Object state comparisons:
==============================
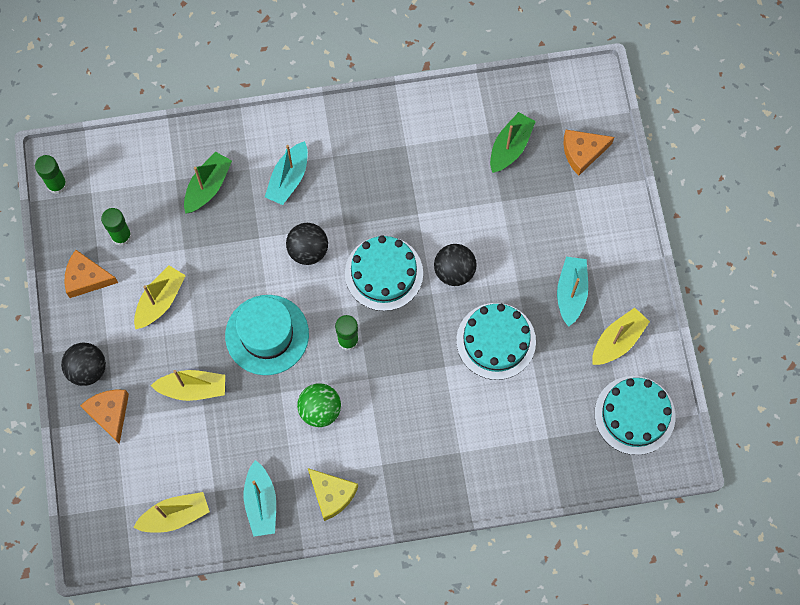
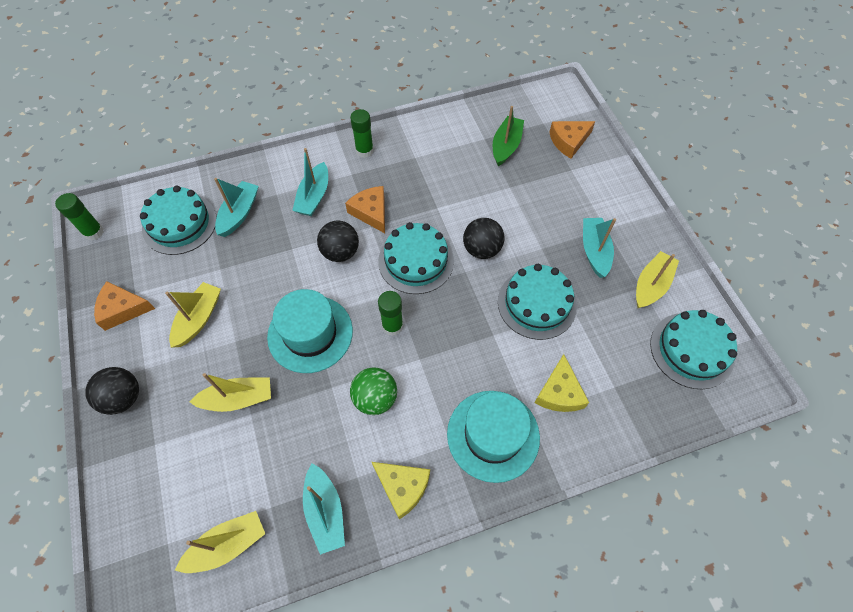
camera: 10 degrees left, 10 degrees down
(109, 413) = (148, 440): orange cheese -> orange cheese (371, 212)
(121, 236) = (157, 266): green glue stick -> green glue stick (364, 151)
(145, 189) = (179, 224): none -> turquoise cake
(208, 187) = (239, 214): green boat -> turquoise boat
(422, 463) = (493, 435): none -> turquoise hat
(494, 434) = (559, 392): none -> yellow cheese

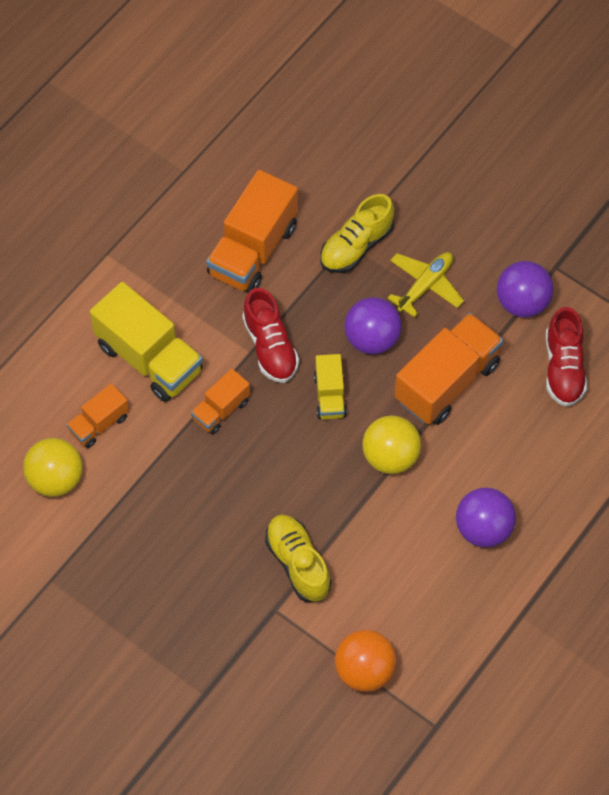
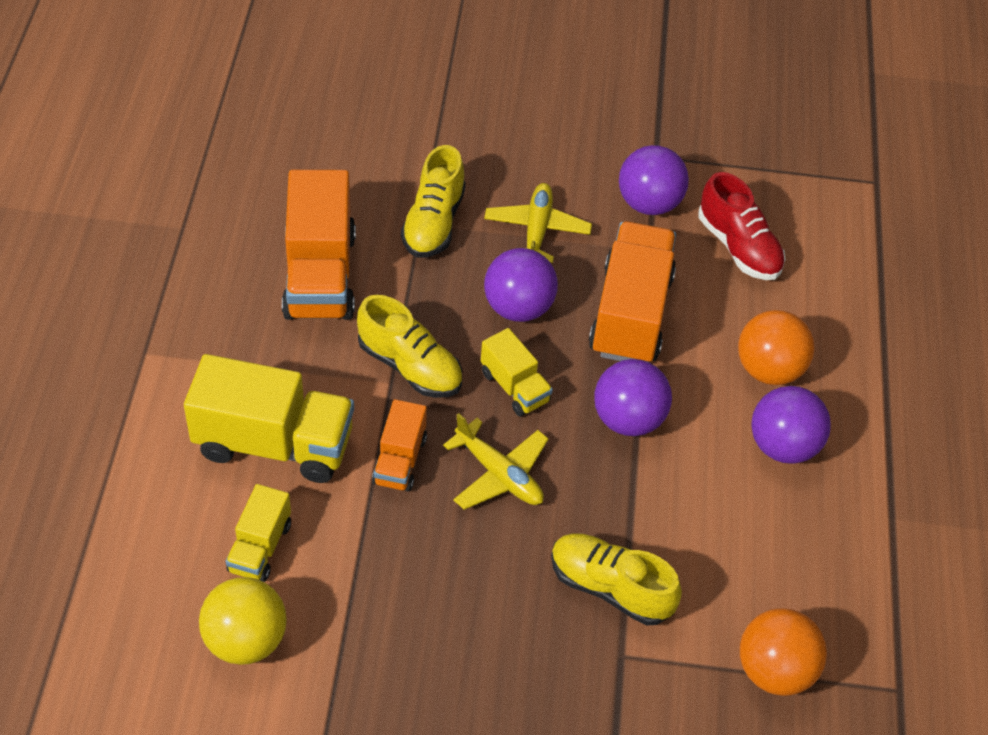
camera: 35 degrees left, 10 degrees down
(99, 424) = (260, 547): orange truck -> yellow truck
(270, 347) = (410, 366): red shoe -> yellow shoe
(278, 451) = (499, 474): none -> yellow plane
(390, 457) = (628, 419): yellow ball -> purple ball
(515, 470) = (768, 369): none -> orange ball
==============================
WHAT IS REQUIRED: Give again exactly the lines from the one holding "(109, 413) = (148, 440): orange" to the final line of the records, both ends included, and nothing more. Pictures do not belong in the copy.

SOLUTION BELOW:
(109, 413) = (148, 440): orange cheese -> orange cheese (371, 212)
(121, 236) = (157, 266): green glue stick -> green glue stick (364, 151)
(145, 189) = (179, 224): none -> turquoise cake
(208, 187) = (239, 214): green boat -> turquoise boat
(422, 463) = (493, 435): none -> turquoise hat
(494, 434) = (559, 392): none -> yellow cheese

camera: 35 degrees left, 10 degrees down
(99, 424) = (260, 547): orange truck -> yellow truck
(270, 347) = (410, 366): red shoe -> yellow shoe
(278, 451) = (499, 474): none -> yellow plane
(390, 457) = (628, 419): yellow ball -> purple ball
(515, 470) = (768, 369): none -> orange ball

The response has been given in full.